* [About this task] Copy the complete listing exactly as shown.

* [The data]

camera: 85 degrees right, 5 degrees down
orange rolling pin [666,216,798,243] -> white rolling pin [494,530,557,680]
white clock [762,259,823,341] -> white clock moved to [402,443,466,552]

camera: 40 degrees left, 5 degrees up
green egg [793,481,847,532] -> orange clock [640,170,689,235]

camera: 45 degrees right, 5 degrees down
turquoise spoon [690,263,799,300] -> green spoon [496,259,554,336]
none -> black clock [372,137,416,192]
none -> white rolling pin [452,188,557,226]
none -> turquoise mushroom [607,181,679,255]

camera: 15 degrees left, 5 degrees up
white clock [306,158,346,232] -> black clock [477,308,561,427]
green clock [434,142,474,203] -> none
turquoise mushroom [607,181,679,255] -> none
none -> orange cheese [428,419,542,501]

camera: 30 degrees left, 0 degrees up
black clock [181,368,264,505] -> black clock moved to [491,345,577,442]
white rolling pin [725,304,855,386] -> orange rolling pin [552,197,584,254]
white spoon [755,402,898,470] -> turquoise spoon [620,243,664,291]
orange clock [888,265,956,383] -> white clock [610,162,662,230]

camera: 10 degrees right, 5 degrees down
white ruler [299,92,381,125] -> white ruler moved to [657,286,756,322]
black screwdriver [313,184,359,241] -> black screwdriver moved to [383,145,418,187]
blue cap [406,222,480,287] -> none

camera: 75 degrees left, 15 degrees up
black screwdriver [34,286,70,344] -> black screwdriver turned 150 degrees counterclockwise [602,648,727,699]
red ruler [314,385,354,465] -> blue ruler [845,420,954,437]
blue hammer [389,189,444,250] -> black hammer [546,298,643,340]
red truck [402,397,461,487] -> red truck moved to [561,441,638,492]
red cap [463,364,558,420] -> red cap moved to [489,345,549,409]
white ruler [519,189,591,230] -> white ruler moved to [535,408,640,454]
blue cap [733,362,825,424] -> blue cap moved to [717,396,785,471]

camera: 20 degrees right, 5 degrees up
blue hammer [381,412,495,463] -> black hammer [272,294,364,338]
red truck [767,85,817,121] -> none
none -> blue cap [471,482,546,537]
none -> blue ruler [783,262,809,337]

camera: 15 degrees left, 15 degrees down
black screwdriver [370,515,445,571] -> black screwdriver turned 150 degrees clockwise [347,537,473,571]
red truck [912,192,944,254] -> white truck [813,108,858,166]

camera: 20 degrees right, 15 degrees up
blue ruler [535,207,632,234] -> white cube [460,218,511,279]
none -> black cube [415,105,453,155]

* [Answer to the problem]
camera: 85 degrees right, 5 degrees down
orange rolling pin [666,216,798,243] -> white rolling pin [494,530,557,680]
white clock [762,259,823,341] -> white clock moved to [402,443,466,552]

camera: 40 degrees left, 5 degrees up
green egg [793,481,847,532] -> orange clock [640,170,689,235]

camera: 45 degrees right, 5 degrees down
turquoise spoon [690,263,799,300] -> green spoon [496,259,554,336]
none -> black clock [372,137,416,192]
none -> white rolling pin [452,188,557,226]
none -> turquoise mushroom [607,181,679,255]

camera: 15 degrees left, 5 degrees up
white clock [306,158,346,232] -> black clock [477,308,561,427]
green clock [434,142,474,203] -> none
turquoise mushroom [607,181,679,255] -> none
none -> orange cheese [428,419,542,501]

camera: 30 degrees left, 0 degrees up
black clock [181,368,264,505] -> black clock moved to [491,345,577,442]
white rolling pin [725,304,855,386] -> orange rolling pin [552,197,584,254]
white spoon [755,402,898,470] -> turquoise spoon [620,243,664,291]
orange clock [888,265,956,383] -> white clock [610,162,662,230]

camera: 10 degrees right, 5 degrees down
white ruler [299,92,381,125] -> white ruler moved to [657,286,756,322]
black screwdriver [313,184,359,241] -> black screwdriver moved to [383,145,418,187]
blue cap [406,222,480,287] -> none

camera: 75 degrees left, 15 degrees up
black screwdriver [34,286,70,344] -> black screwdriver turned 150 degrees counterclockwise [602,648,727,699]
red ruler [314,385,354,465] -> blue ruler [845,420,954,437]
blue hammer [389,189,444,250] -> black hammer [546,298,643,340]
red truck [402,397,461,487] -> red truck moved to [561,441,638,492]
red cap [463,364,558,420] -> red cap moved to [489,345,549,409]
white ruler [519,189,591,230] -> white ruler moved to [535,408,640,454]
blue cap [733,362,825,424] -> blue cap moved to [717,396,785,471]

camera: 20 degrees right, 5 degrees up
blue hammer [381,412,495,463] -> black hammer [272,294,364,338]
red truck [767,85,817,121] -> none
none -> blue cap [471,482,546,537]
none -> blue ruler [783,262,809,337]

camera: 15 degrees left, 15 degrees down
black screwdriver [370,515,445,571] -> black screwdriver turned 150 degrees clockwise [347,537,473,571]
red truck [912,192,944,254] -> white truck [813,108,858,166]

camera: 20 degrees right, 15 degrees up
blue ruler [535,207,632,234] -> white cube [460,218,511,279]
none -> black cube [415,105,453,155]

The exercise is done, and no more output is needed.